Work instructions » If a line in the listing below includes the string "width", pull it out.

Records for this task »
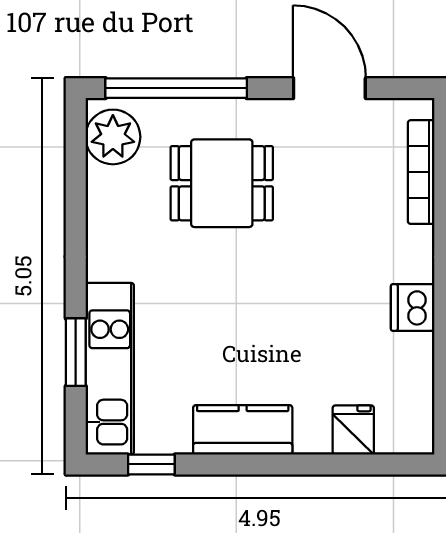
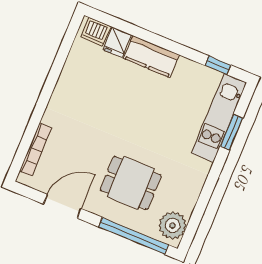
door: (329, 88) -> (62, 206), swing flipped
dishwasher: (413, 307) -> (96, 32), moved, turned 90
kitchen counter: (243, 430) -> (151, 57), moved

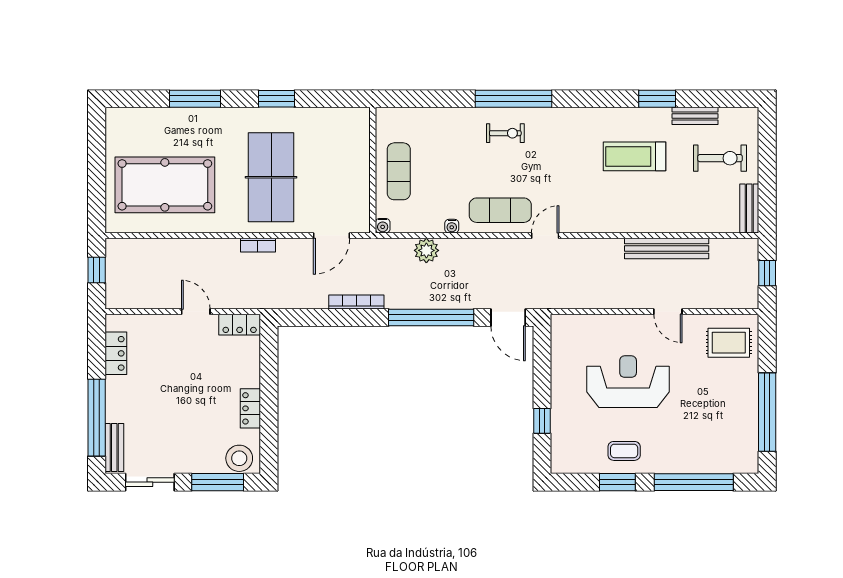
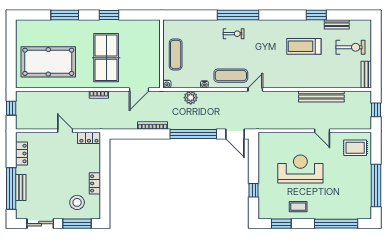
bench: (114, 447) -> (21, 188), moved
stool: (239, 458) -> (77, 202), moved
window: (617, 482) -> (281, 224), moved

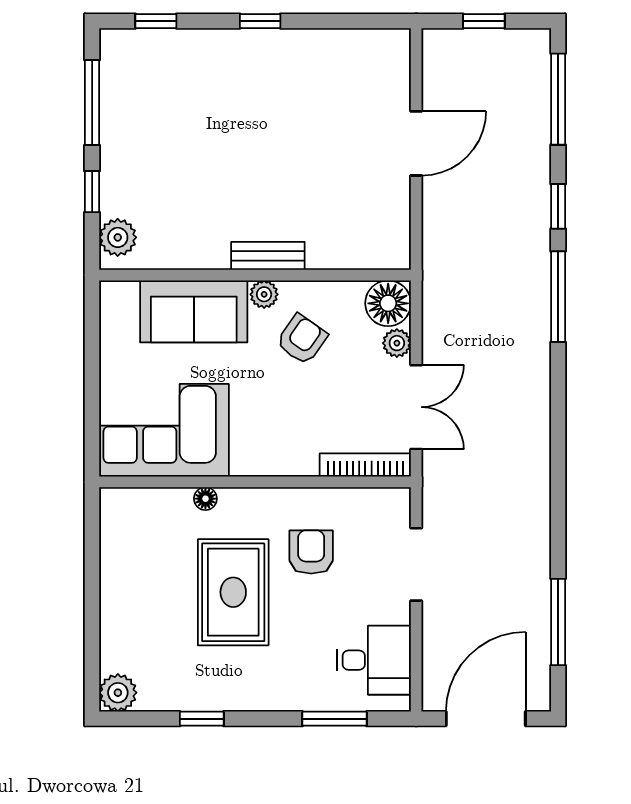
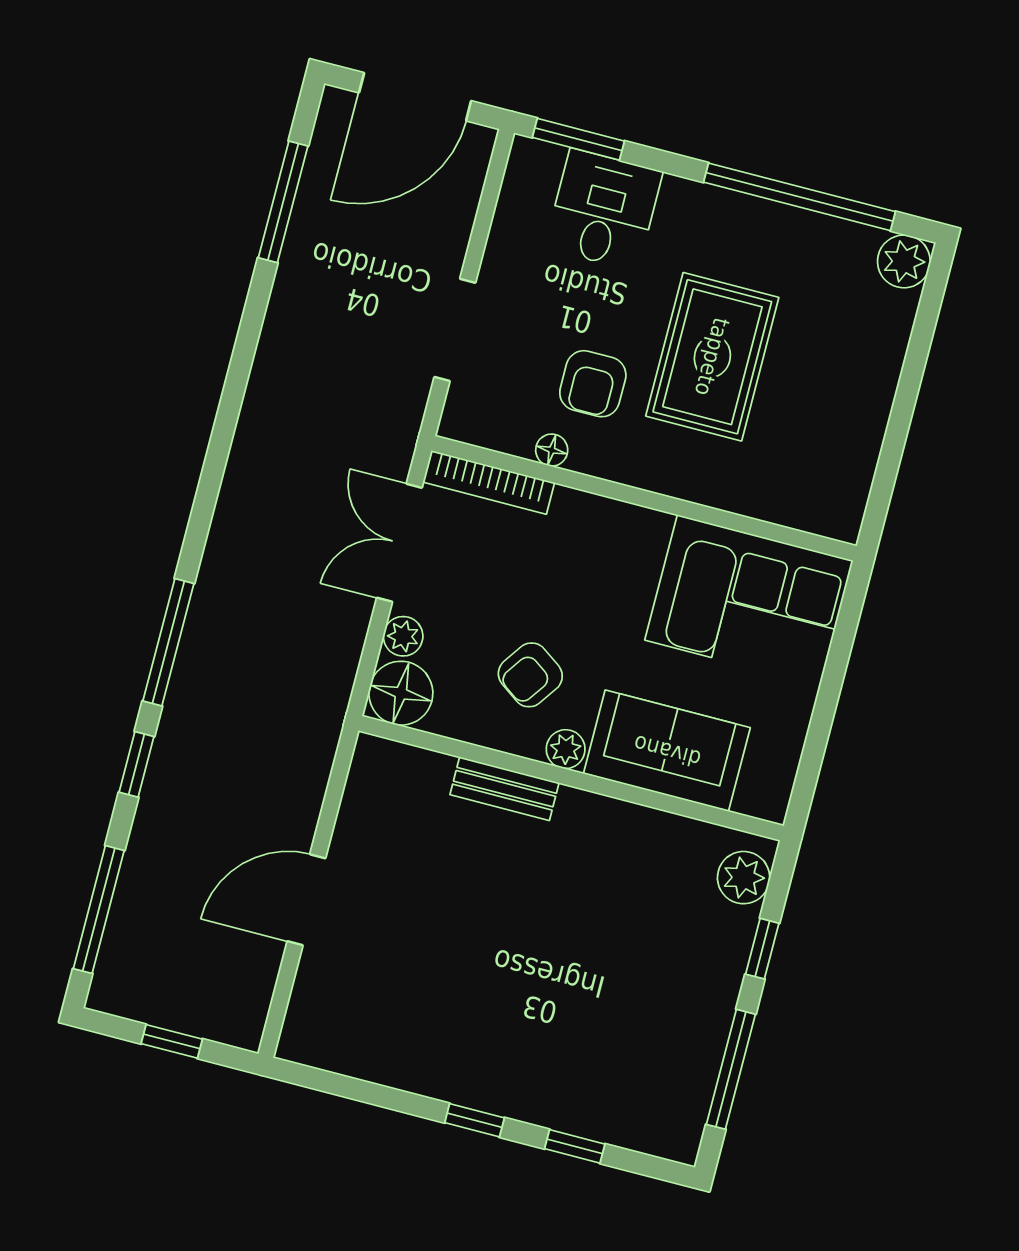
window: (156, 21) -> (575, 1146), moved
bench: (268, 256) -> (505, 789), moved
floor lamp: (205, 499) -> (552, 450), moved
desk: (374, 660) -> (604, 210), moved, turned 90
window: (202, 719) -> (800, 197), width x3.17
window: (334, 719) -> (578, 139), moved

...

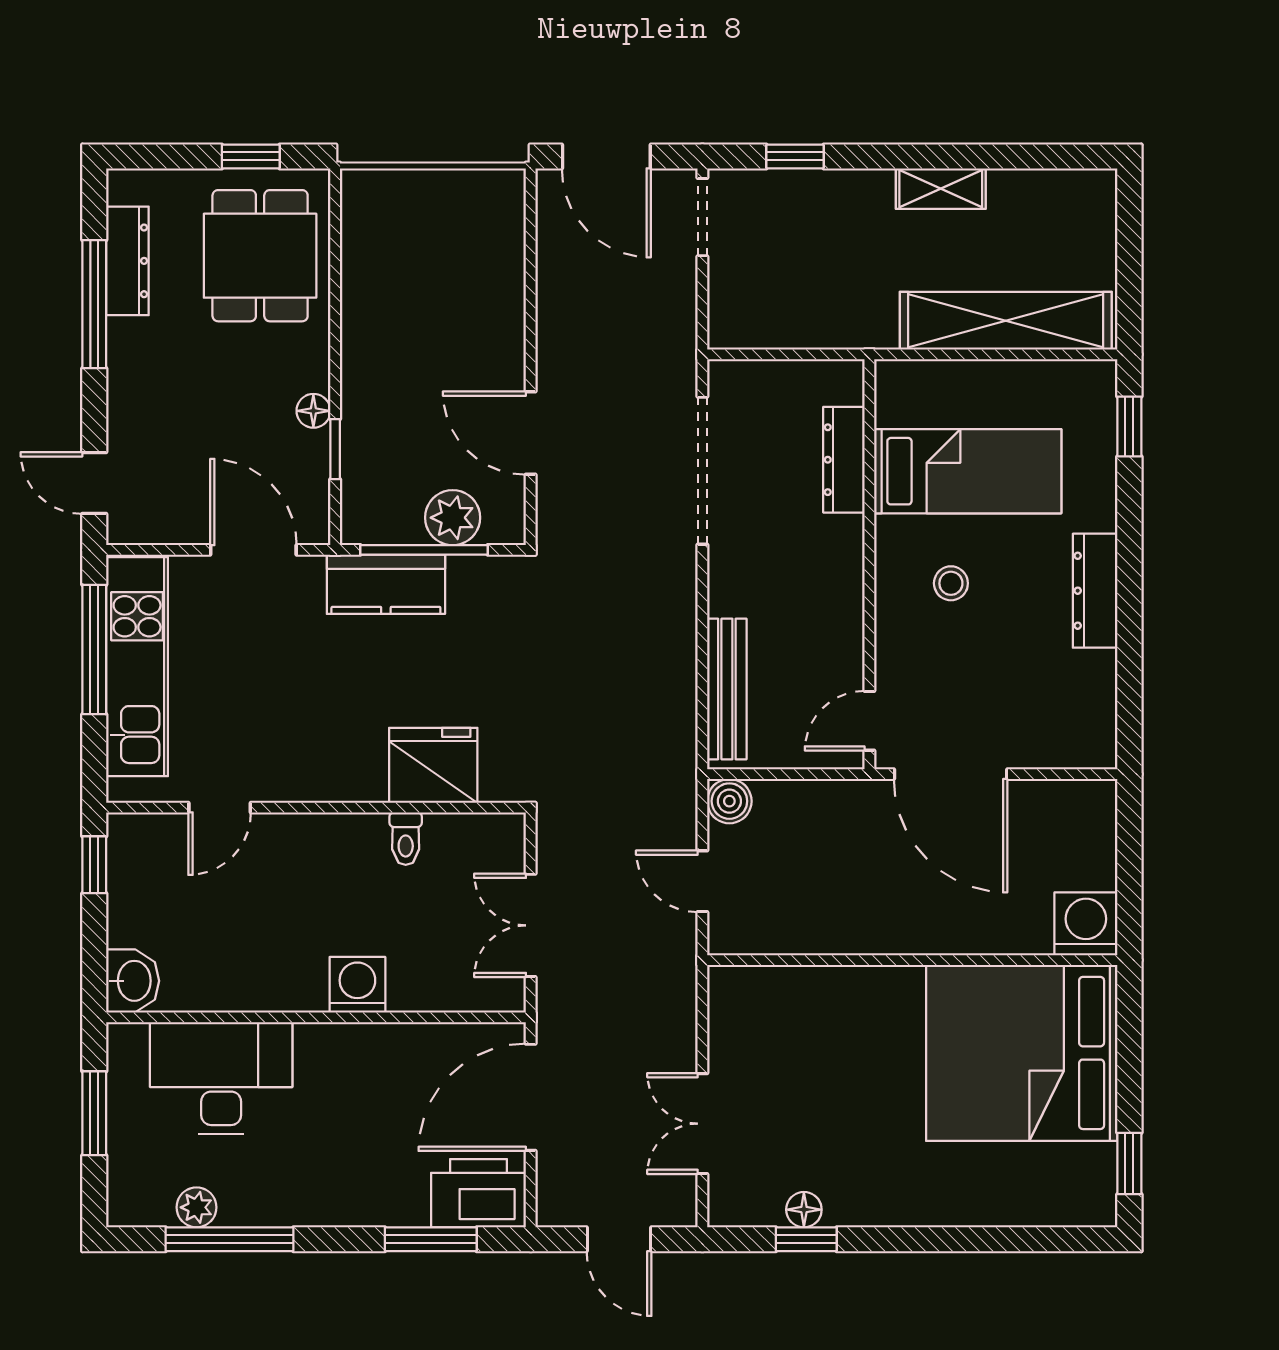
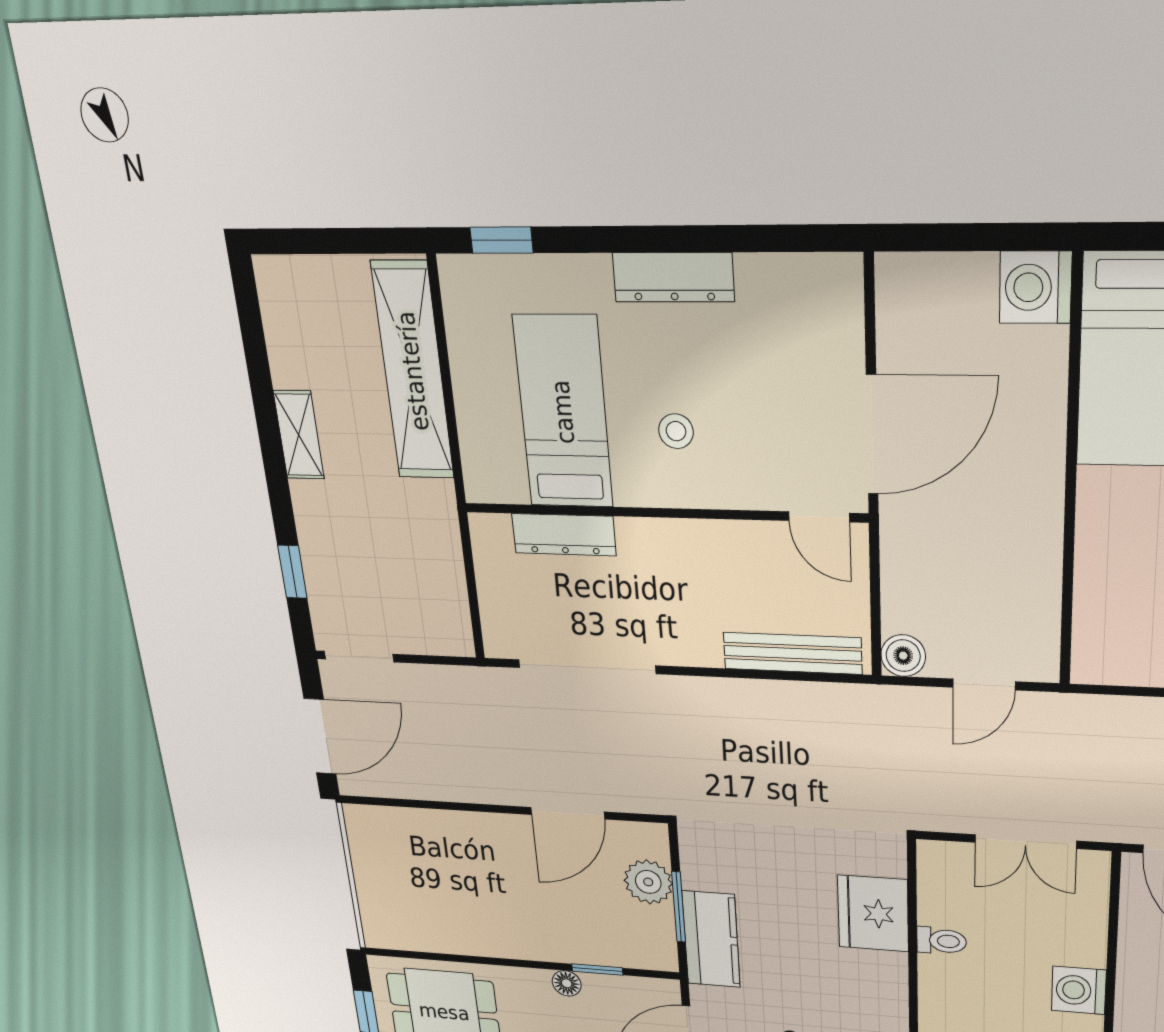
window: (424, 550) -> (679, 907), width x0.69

==

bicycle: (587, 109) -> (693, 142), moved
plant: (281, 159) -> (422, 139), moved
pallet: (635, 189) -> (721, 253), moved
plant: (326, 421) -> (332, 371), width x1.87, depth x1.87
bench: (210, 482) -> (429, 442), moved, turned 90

Worked solution »
window: (202, 719) -> (800, 197), width x3.17
window: (424, 550) -> (679, 907), width x0.69
plant: (326, 421) -> (332, 371), width x1.87, depth x1.87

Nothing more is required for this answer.